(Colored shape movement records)
────────────────
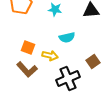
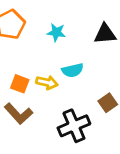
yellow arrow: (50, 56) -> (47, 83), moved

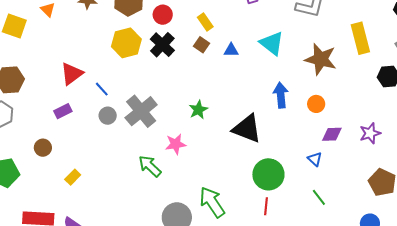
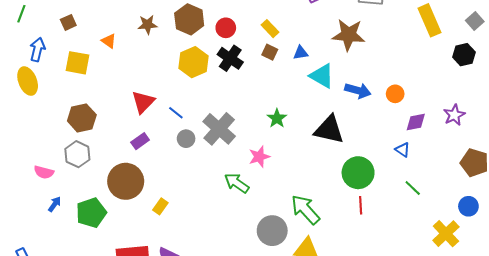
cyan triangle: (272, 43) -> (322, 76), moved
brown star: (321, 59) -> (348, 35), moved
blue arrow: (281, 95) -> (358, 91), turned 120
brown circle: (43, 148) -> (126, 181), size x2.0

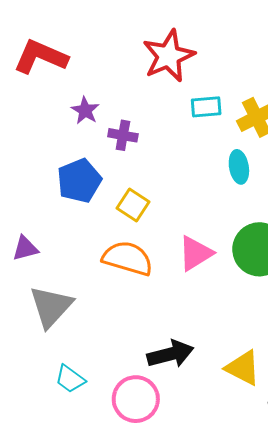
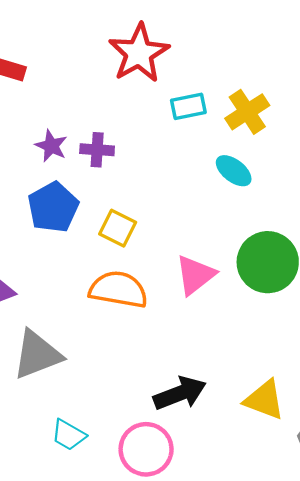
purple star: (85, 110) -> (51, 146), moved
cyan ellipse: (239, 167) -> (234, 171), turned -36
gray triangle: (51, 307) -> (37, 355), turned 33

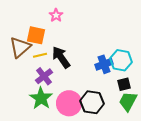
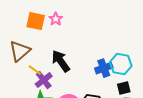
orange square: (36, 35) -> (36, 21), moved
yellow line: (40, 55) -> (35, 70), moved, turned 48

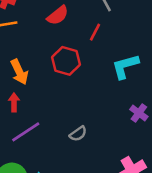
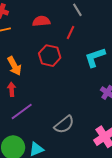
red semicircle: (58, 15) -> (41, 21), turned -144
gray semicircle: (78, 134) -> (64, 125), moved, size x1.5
────────────────
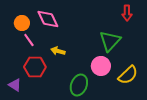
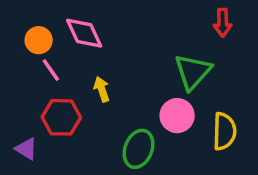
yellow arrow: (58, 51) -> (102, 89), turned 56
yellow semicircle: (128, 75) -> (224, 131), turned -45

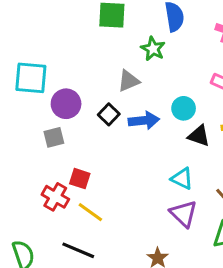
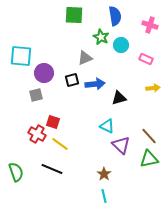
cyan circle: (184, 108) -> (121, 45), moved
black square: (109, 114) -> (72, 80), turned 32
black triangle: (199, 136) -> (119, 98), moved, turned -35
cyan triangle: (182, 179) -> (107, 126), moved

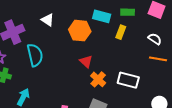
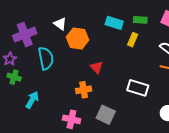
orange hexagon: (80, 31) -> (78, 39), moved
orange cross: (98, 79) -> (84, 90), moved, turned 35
────────────────
- Try it:
From the records above, output only the lines starting at the one containing "purple star: (85, 110) -> (51, 146), moved" and ending at the one containing "gray semicircle: (78, 134)", word for word. Pictures stay out.

- Response for this exercise:
purple star: (85, 110) -> (51, 146), moved
cyan ellipse: (239, 167) -> (234, 171), turned -36
gray triangle: (51, 307) -> (37, 355), turned 33

orange square: (36, 35) -> (36, 21), moved
yellow line: (40, 55) -> (35, 70), moved, turned 48

red semicircle: (58, 15) -> (41, 21), turned -144
gray semicircle: (78, 134) -> (64, 125), moved, size x1.5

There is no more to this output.